> What the task requires: For the data below, count the lines that have the string "camera" and state that number by itself.

> Provided data:
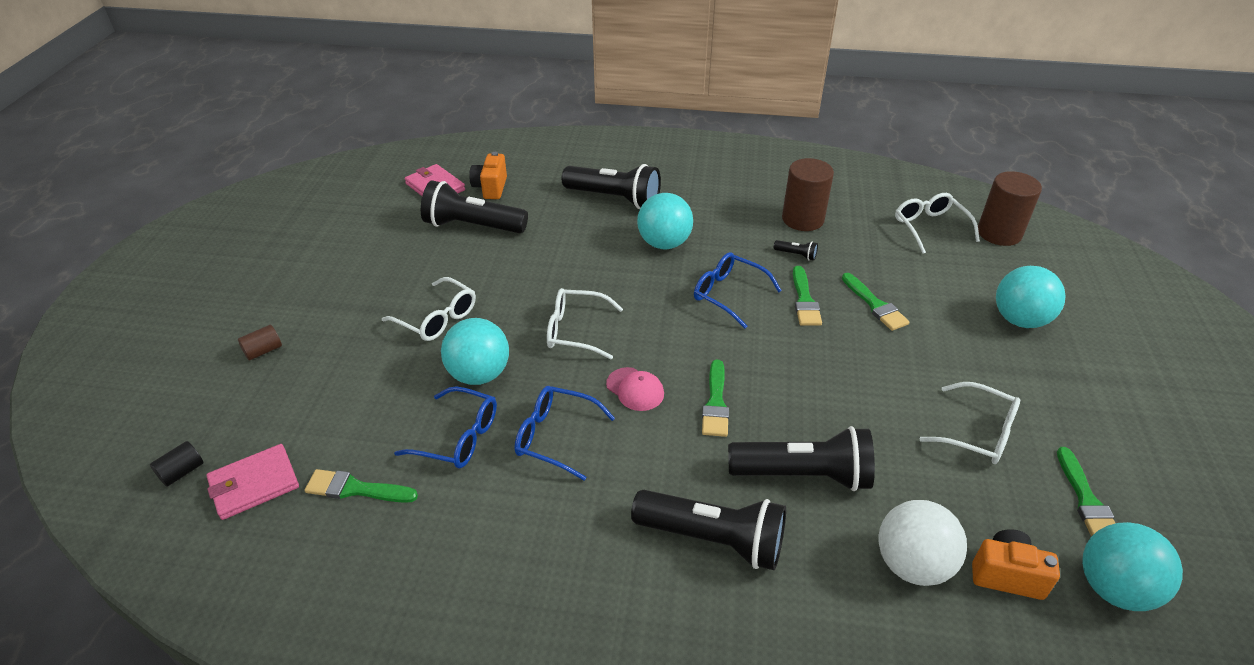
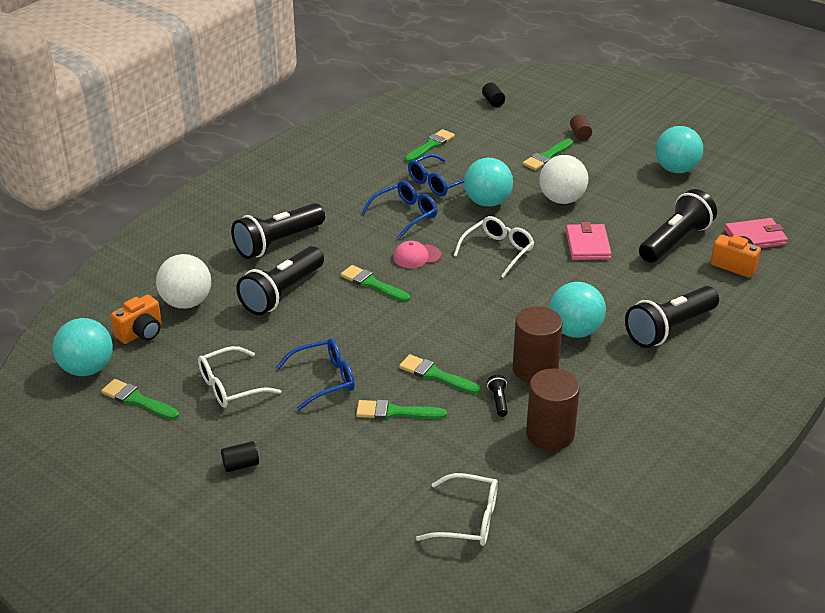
camera: 120 degrees right, 5 degrees down
(254, 484) = (464, 119): pink wallet -> pink wallet (587, 245)
(337, 361) = (547, 156): none -> green brush
(437, 318) = (562, 199): white glasses -> white ball
(729, 294) = (477, 338): blue glasses -> blue glasses (324, 380)
(796, 255) = (498, 401): black flashlight -> black flashlight turned 120 degrees clockwise
(999, 233) = (417, 569): brown cylinder -> brown cylinder (535, 369)
(1019, 320) = (300, 490): turquoise ball -> turquoise ball (676, 169)
(1046, 369) = (241, 465): none -> black cylinder

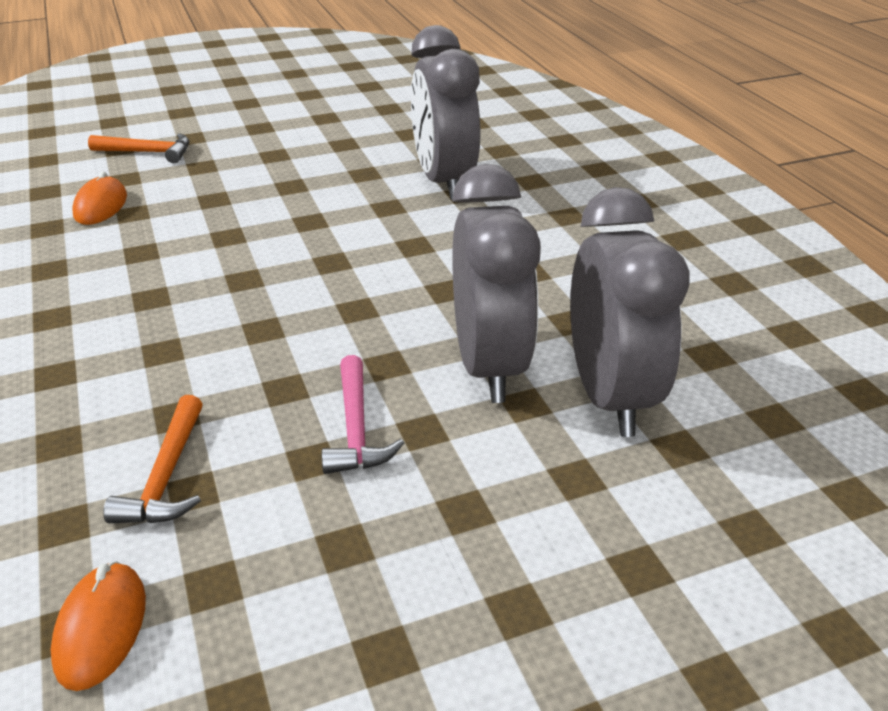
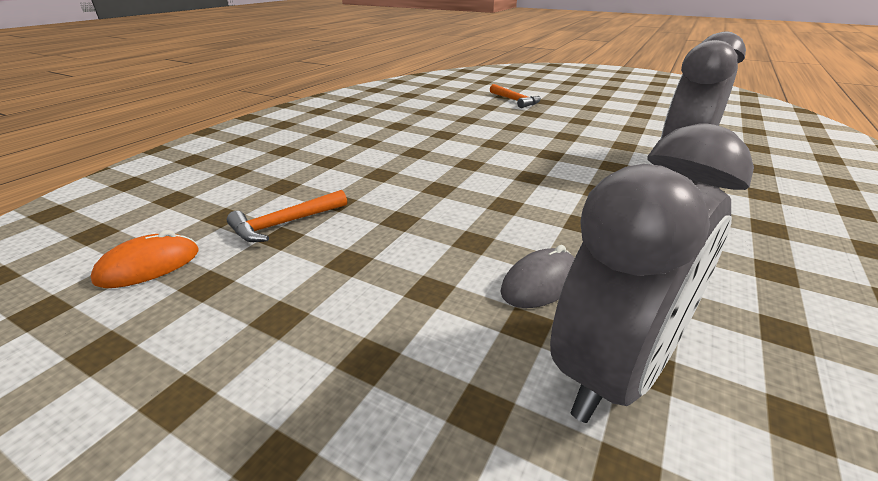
camera: 50 degrees right, 5 degrees down
(101, 206) = (459, 112): orange mouse -> none
(356, 429) = (396, 262): pink hammer -> none
(489, 366) = (540, 283): grey clock -> grey mouse

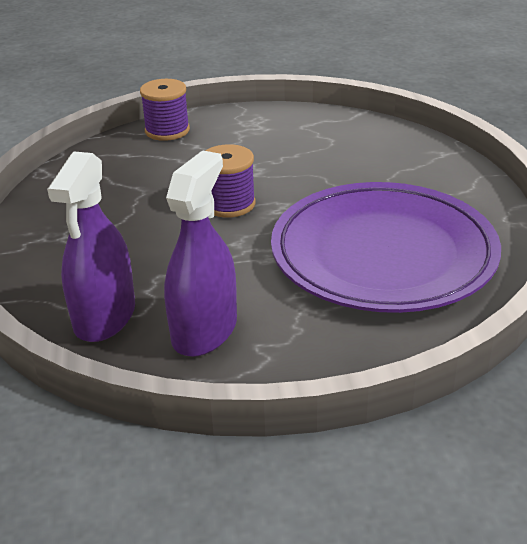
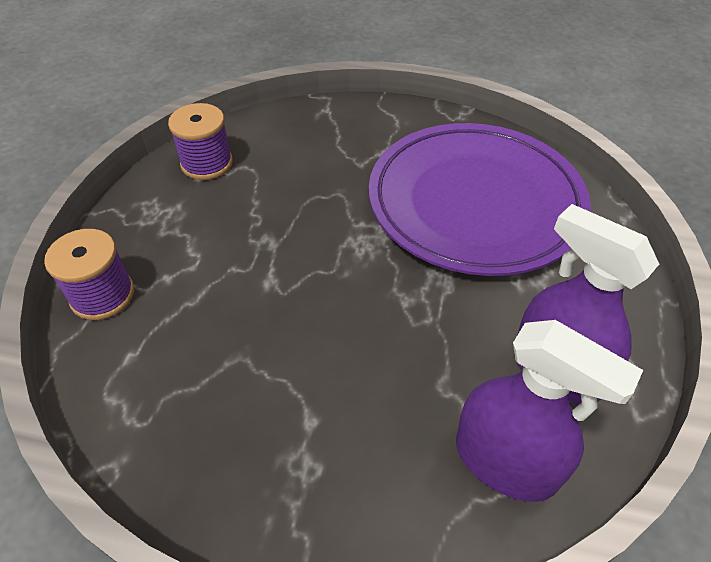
camera: 70 degrees left, 15 degrees up
(229, 204) = (324, 284): purple spool -> purple spool (207, 163)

> Task output: 3